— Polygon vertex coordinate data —
==========
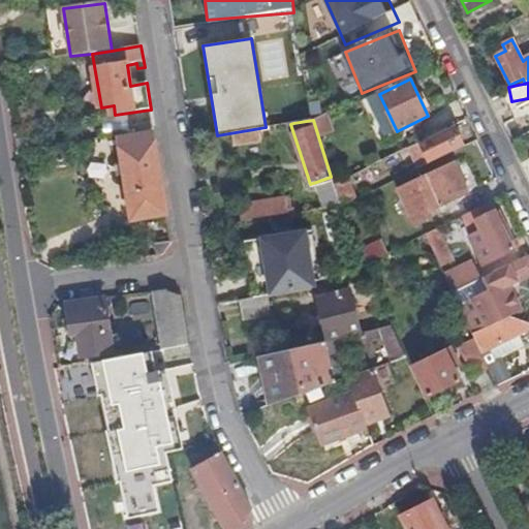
[(421,169),(465,148),(455,127),(411,148),(421,169)]
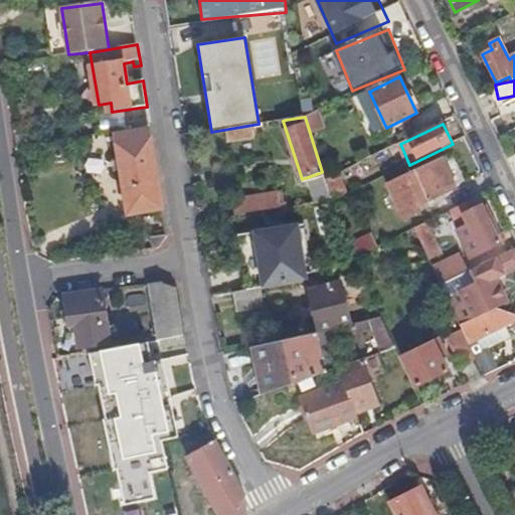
[(254,138),(253,126),(226,130),(228,143),(254,138)]
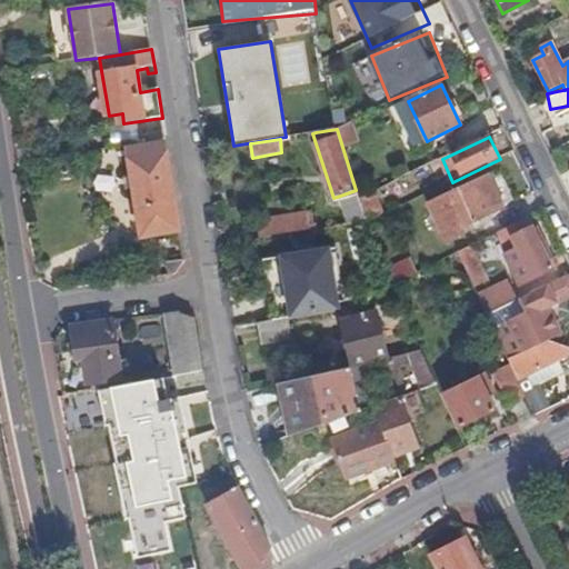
[(166,250),(170,277),(177,275),(185,263),(166,142),(128,148),(146,252),(166,250)]
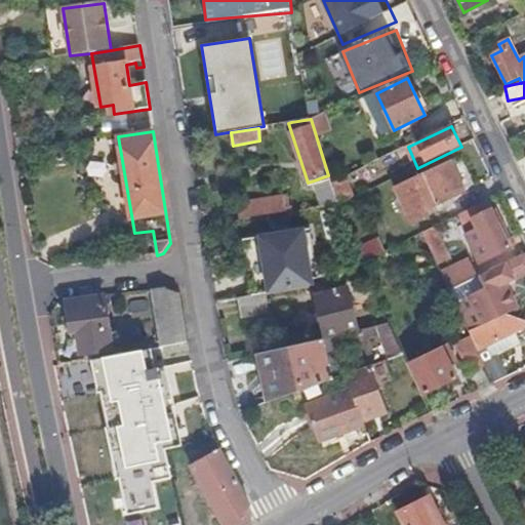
[(432,213),(430,209),(467,192),(452,161),(395,189),(412,224),(432,213)]
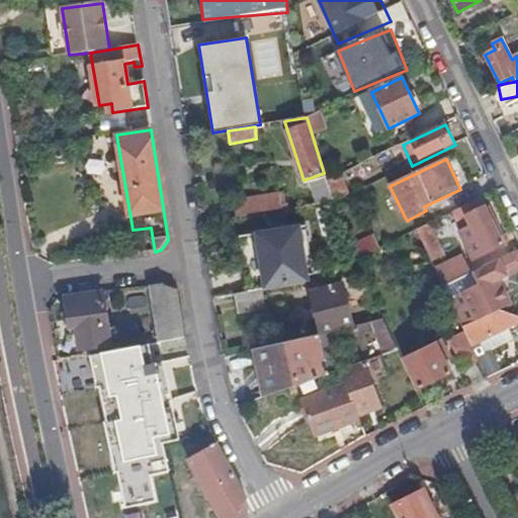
[(328,181),(334,200),(350,193),(344,180),(349,177),(350,181),(367,172),(363,164),(328,181)]
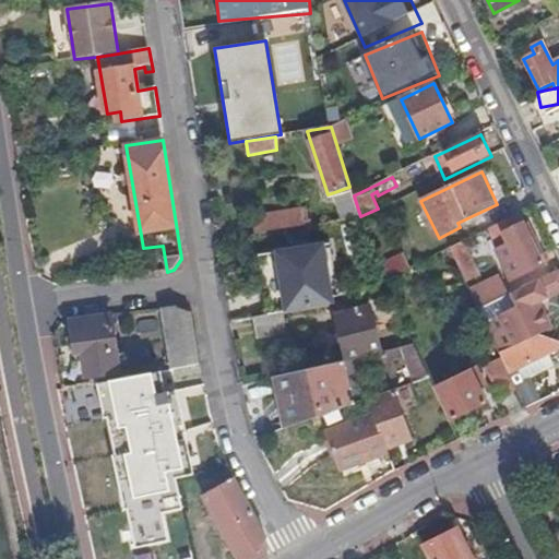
[(346,222),(361,219),(360,216),(354,195),(349,187),(334,192),(346,222)]
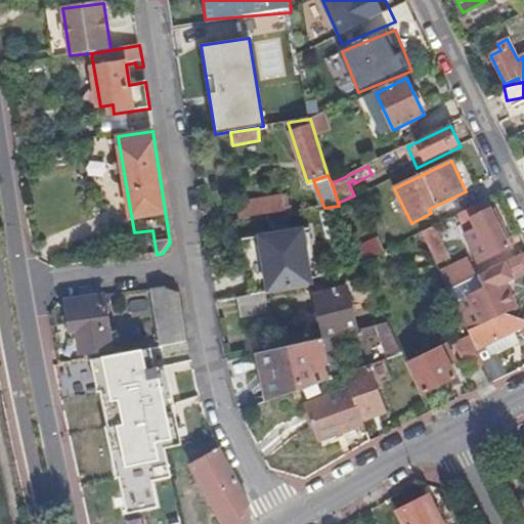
[(286,214),(286,208),(284,197),(237,204),(239,221),(286,214)]
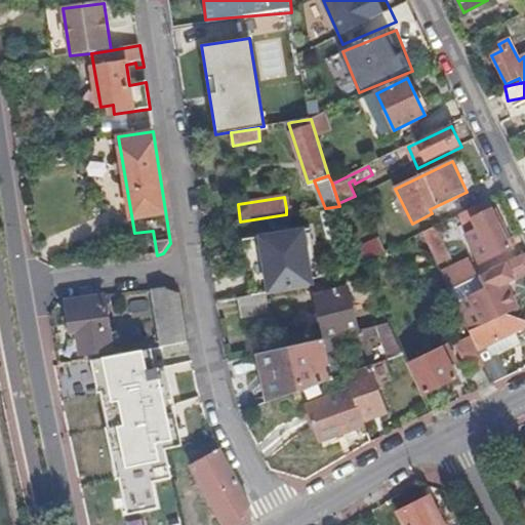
[(511,248),(488,201),(460,214),(470,236),(467,237),(479,264),(511,248)]
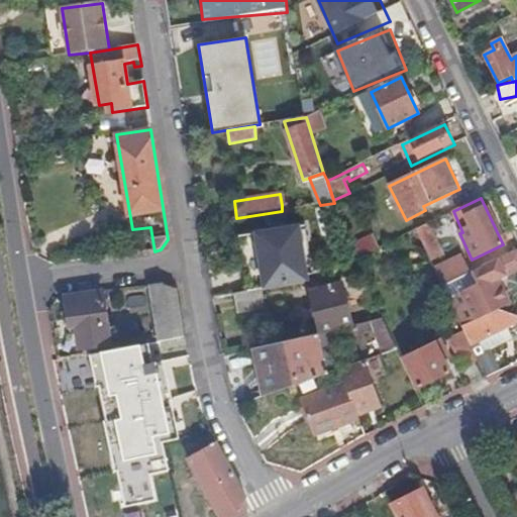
[(442,256),(427,223),(416,229),(431,262),(442,256)]
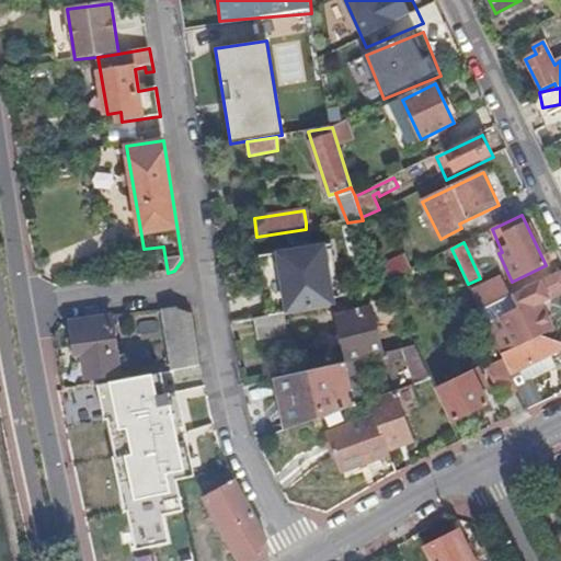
[(333,247),(327,248),(335,301),(342,300),(333,247)]
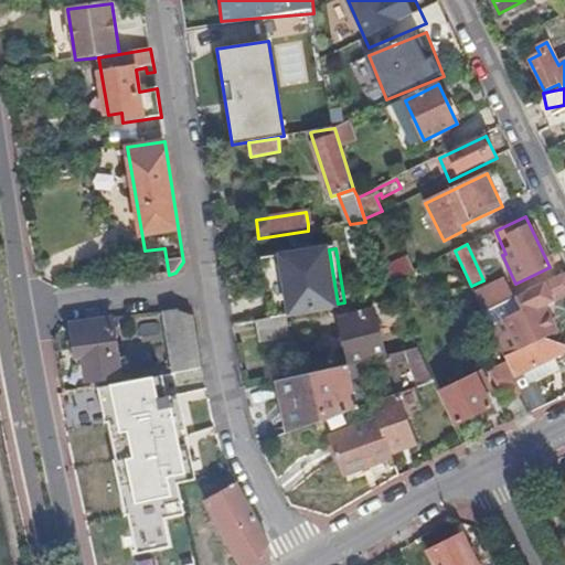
[(263,259),(273,321),(288,319),(339,310),(338,304),(329,249),(263,259)]
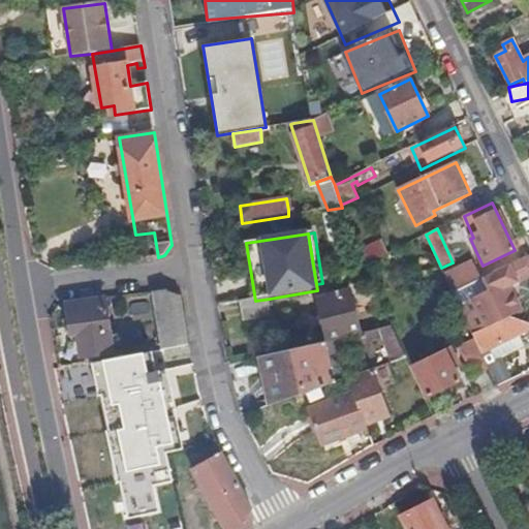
[(367,263),(390,252),(382,240),(360,251),(367,263)]
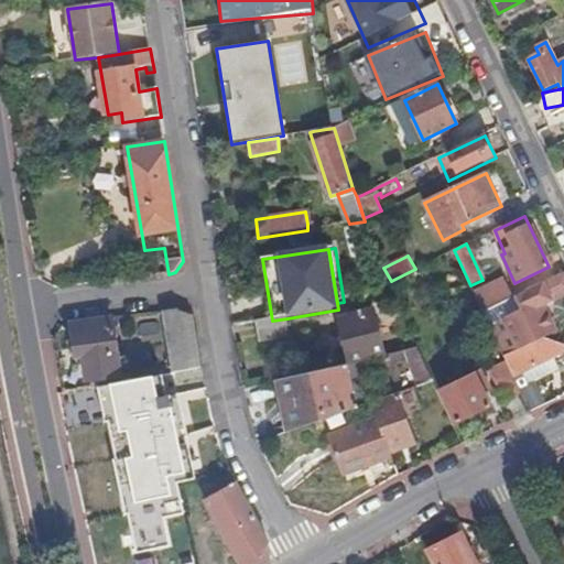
[(518,349),(543,337),(555,332),(543,305),(563,294),(563,271),(516,295),(521,310),(503,318),(518,349)]
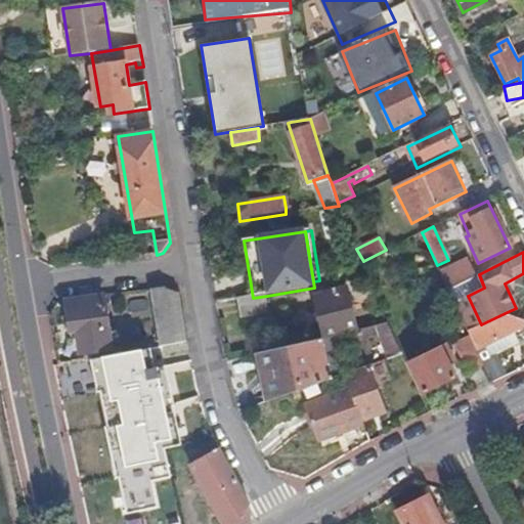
[(448,290),(474,277),(468,263),(442,276),(448,290)]
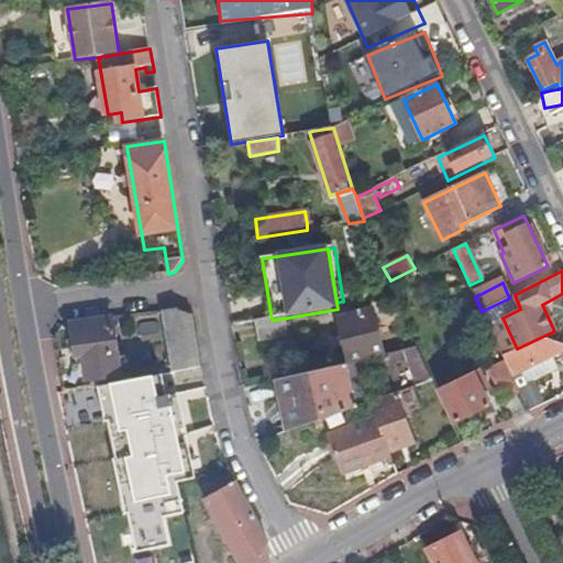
[(173,372),(202,367),(199,357),(194,316),(177,309),(164,311),(173,372)]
==========
— How to complete this task —
Reproduce all entries above exactly, minus the images.

— Task answer —
[(421,169),(465,148),(455,127),(411,148),(421,169)]
[(254,138),(253,126),(226,130),(228,143),(254,138)]
[(166,250),(170,277),(177,275),(185,263),(166,142),(128,148),(146,252),(166,250)]
[(432,213),(430,209),(467,192),(452,161),(395,189),(412,224),(432,213)]
[(328,181),(334,200),(350,193),(344,180),(349,177),(350,181),(367,172),(363,164),(328,181)]
[(346,222),(361,219),(360,216),(354,195),(349,187),(334,192),(346,222)]
[(286,214),(286,208),(284,197),(237,204),(239,221),(286,214)]
[(511,248),(488,201),(460,214),(470,236),(467,237),(479,264),(511,248)]
[(442,256),(427,223),(416,229),(431,262),(442,256)]
[(333,247),(327,248),(335,301),(342,300),(333,247)]
[(263,259),(273,321),(288,319),(339,310),(338,304),(329,249),(263,259)]
[(367,263),(390,252),(382,240),(360,251),(367,263)]
[(518,349),(543,337),(555,332),(543,305),(563,294),(563,271),(516,295),(521,310),(503,318),(518,349)]
[(448,290),(474,277),(468,263),(442,276),(448,290)]
[(173,372),(202,367),(199,357),(194,316),(177,309),(164,311),(173,372)]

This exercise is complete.